> _TASK INSTRUCTIONS_: When you copy the listing, skip the images and return each line verbatim.

> _INFORMATION SHOWN_:
_ _ _ _ _ _ _

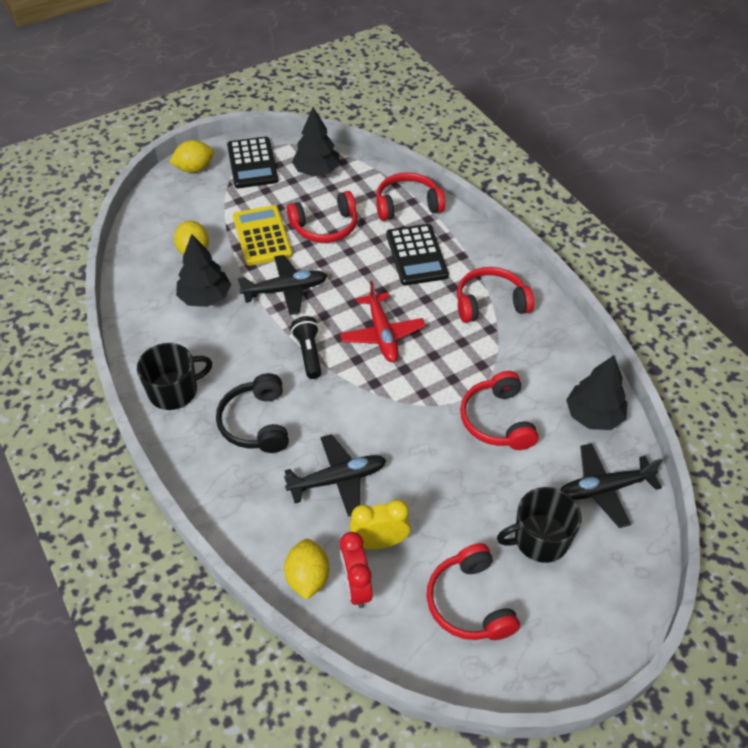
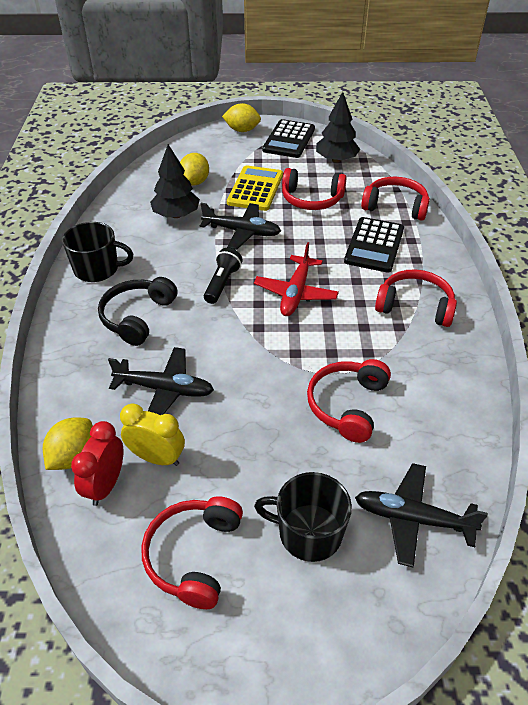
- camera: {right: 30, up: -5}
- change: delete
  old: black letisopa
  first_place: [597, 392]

_ _ _ _ _ _ _

> _SOLUTION TO THIS PROBLEM_:
- camera: {right: 30, up: -5}
- change: delete
  old: black letisopa
  first_place: [597, 392]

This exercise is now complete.